Collected data
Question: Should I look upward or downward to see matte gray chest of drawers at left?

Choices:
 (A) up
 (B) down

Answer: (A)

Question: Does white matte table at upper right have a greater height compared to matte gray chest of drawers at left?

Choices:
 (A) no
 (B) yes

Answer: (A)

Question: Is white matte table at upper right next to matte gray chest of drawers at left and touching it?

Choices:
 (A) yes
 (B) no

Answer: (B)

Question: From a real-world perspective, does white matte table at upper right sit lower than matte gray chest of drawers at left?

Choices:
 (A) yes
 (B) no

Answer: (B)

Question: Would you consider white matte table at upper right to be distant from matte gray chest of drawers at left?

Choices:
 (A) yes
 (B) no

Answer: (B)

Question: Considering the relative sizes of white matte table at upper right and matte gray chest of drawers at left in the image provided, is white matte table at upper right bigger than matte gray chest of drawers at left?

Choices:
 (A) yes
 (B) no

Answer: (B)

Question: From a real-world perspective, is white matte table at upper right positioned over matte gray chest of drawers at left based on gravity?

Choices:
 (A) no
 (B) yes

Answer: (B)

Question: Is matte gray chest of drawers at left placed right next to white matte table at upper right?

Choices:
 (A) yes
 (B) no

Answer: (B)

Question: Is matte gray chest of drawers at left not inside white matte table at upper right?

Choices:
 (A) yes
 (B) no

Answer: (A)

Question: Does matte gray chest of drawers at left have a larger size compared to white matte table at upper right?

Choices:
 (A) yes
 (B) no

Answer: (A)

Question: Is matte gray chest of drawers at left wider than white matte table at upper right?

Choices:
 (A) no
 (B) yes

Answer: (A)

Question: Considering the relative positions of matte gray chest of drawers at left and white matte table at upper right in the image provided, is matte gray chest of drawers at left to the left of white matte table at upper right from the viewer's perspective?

**EXERCISE DIRECTIONS:** Count the lines in the material above that contain the string "compared", with case counting. Reply with the number alone.

**CORRECT ANSWER:** 2